TASK INSTRUCTIONS:
Find and copy each line in the material below where the string "black" occurs.

MATERIAL PROVIDED:
****

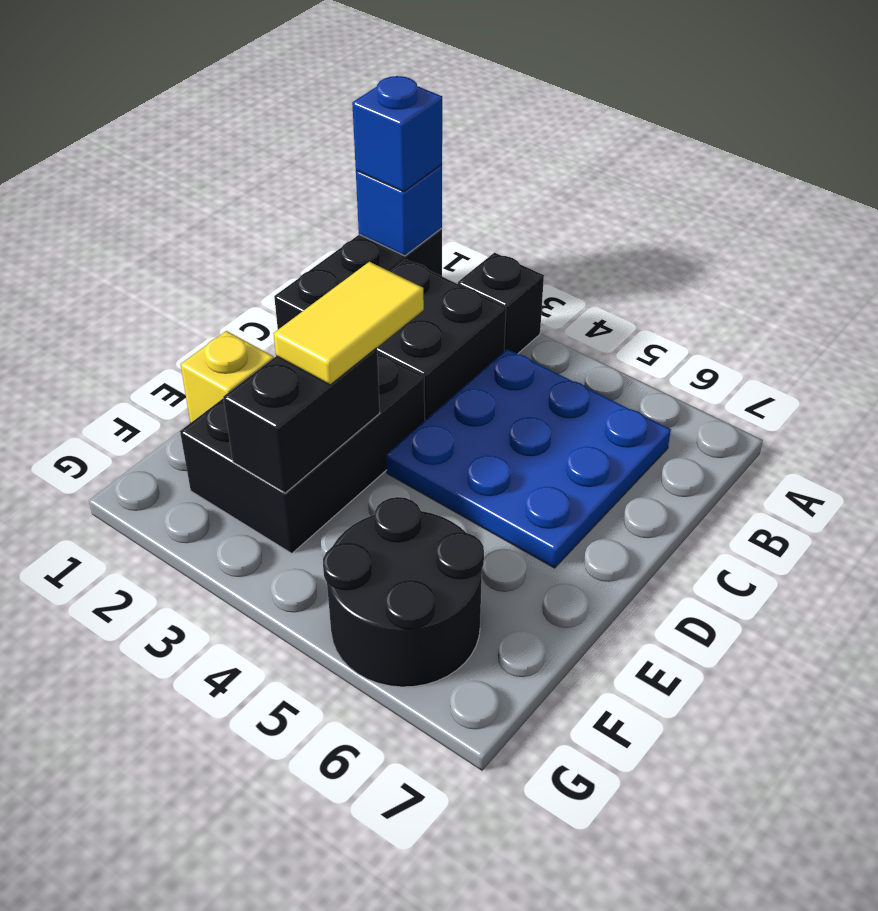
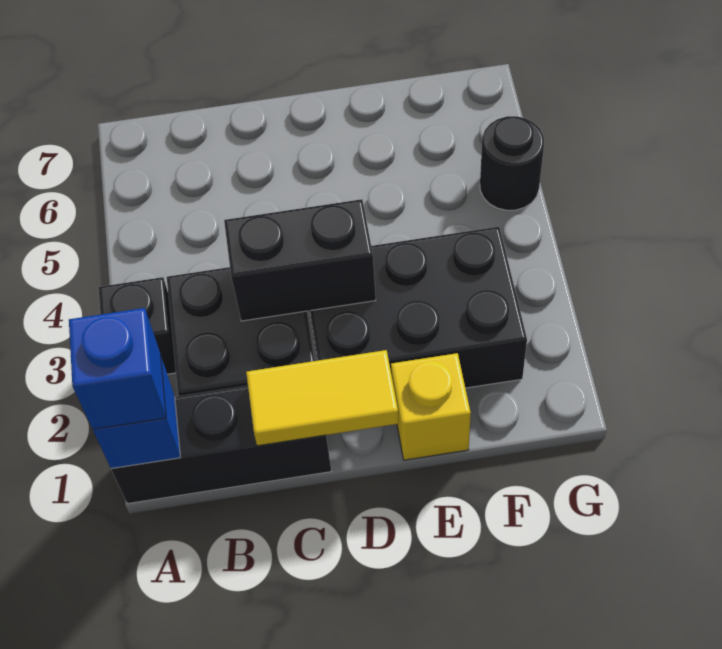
blue plate B4:D6 level 1 -> none
yellow tile D3:E3 level 3 -> yellow tile C1:D1 level 2
black brick E3:F3 level 2 -> black brick C3:D3 level 2
black round brick F5:G6 level 1 -> black round brick G5 level 1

****

WRITTEN SOLUTION:
black brick E3:F3 level 2 -> black brick C3:D3 level 2
black round brick F5:G6 level 1 -> black round brick G5 level 1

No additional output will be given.